[Before-and-after object listings]

-- Opening Marker --

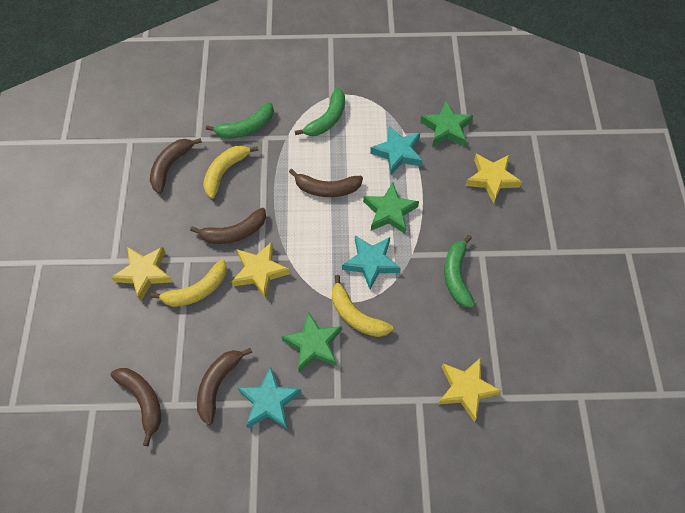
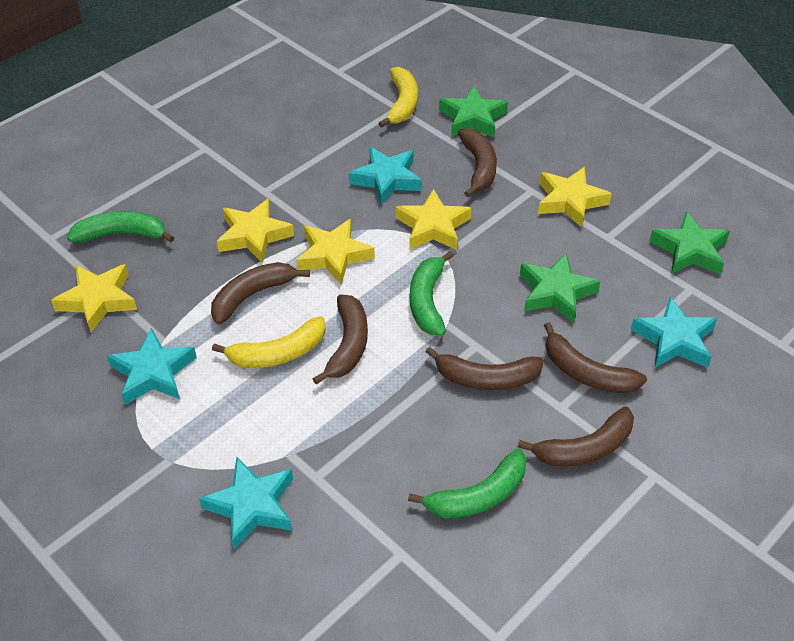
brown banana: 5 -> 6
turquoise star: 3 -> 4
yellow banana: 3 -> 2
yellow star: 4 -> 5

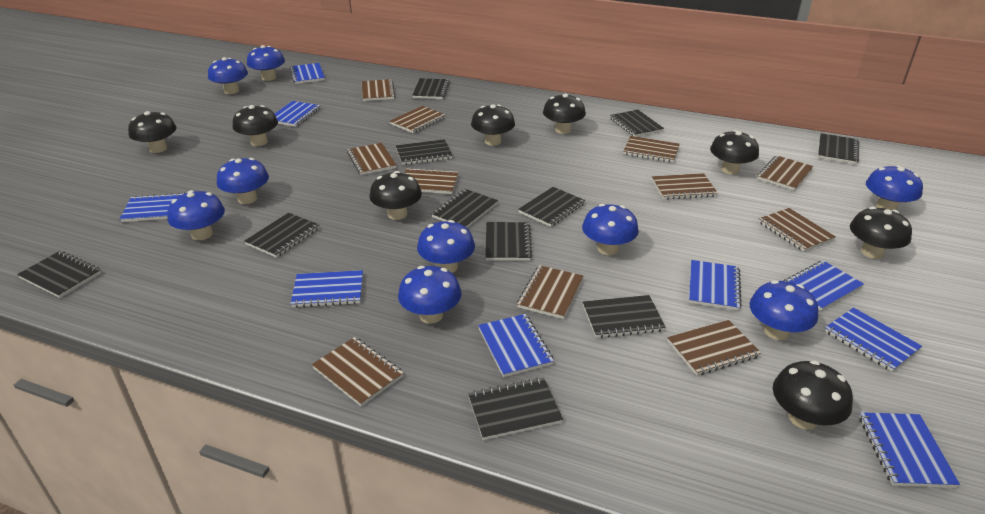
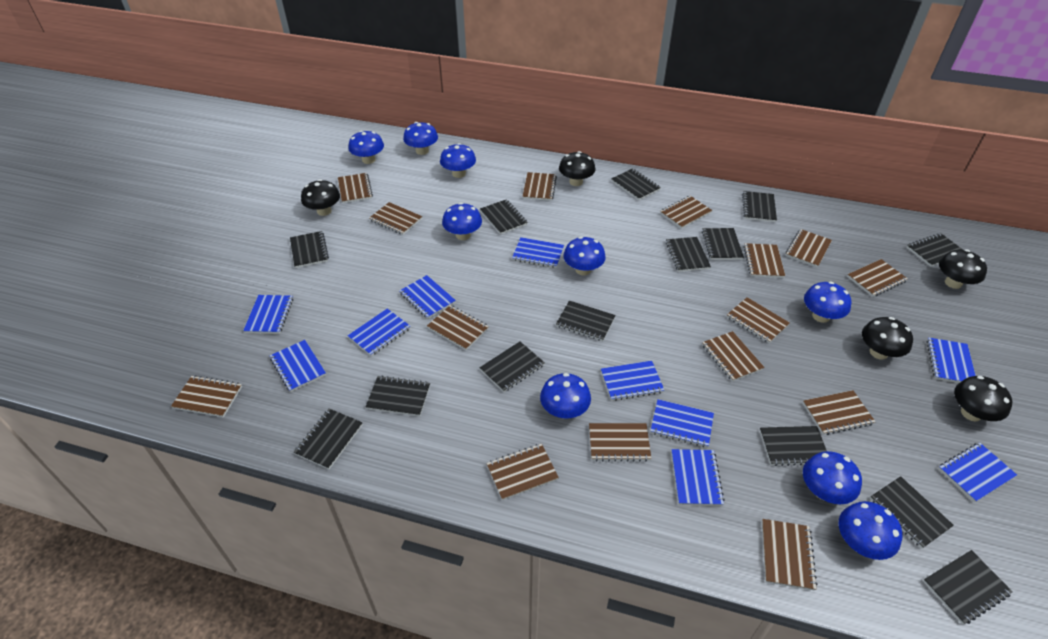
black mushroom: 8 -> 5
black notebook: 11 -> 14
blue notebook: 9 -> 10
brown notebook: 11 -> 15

-- Closing Marker --

**ASSIGNED TASK**
Only the number of lines in the data that hold "brown" should be stated.

**RESPONSE**
2